### Dataset records
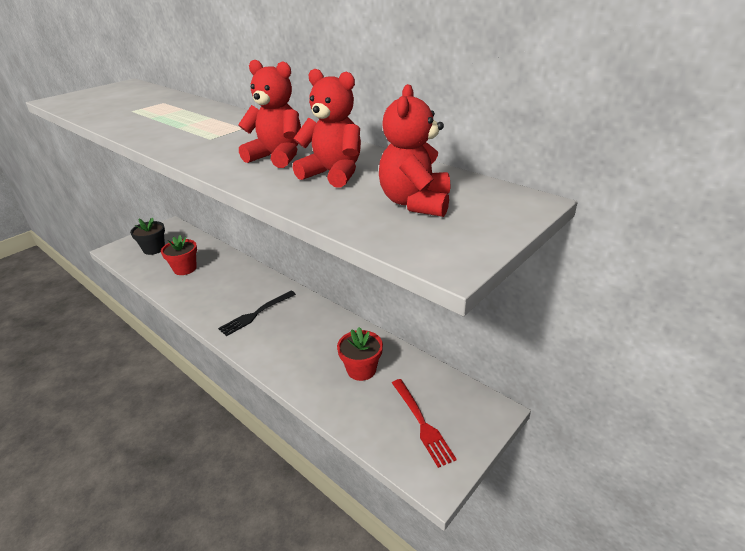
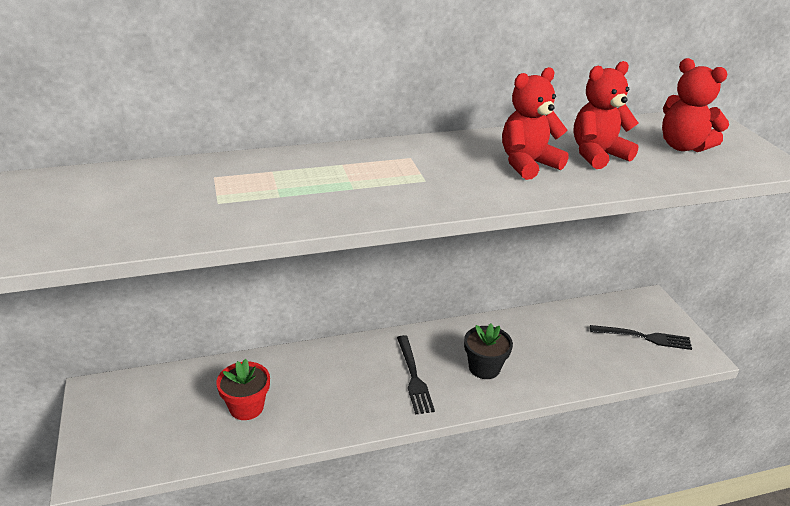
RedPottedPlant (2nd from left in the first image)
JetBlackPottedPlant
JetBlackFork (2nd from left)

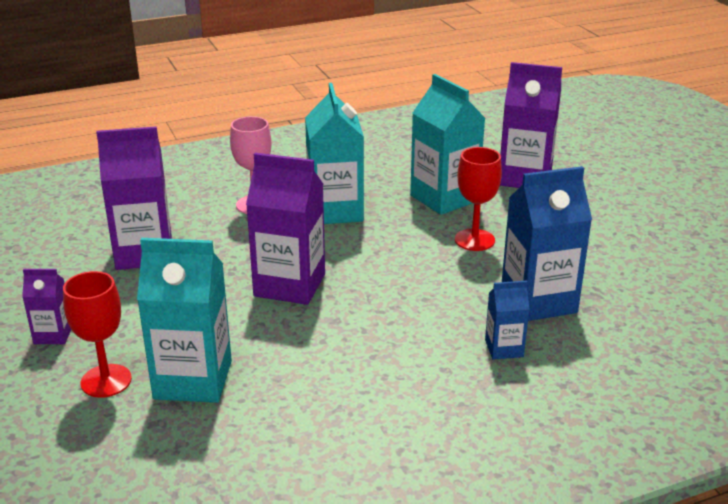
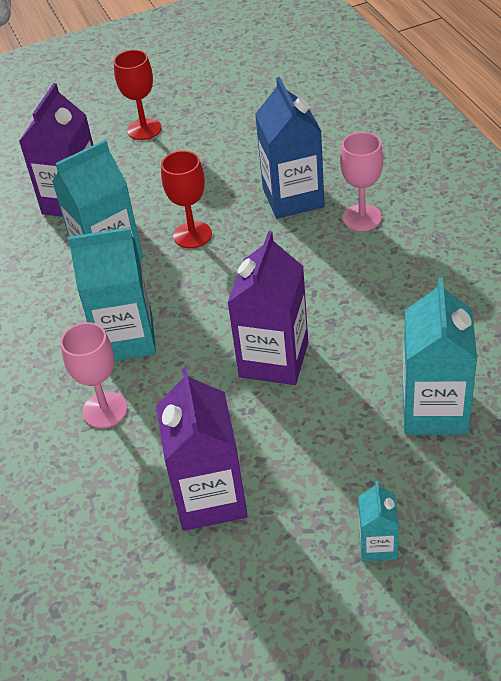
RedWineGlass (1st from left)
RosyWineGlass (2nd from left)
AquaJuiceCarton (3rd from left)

### Exercise brief
Quote verbatim the final run of lines in the material above, from the line that contains "JetBlackPottedPlant" through the very last line, excluding any pictures.

### Exercise output
JetBlackPottedPlant
JetBlackFork (2nd from left)

RedWineGlass (1st from left)
RosyWineGlass (2nd from left)
AquaJuiceCarton (3rd from left)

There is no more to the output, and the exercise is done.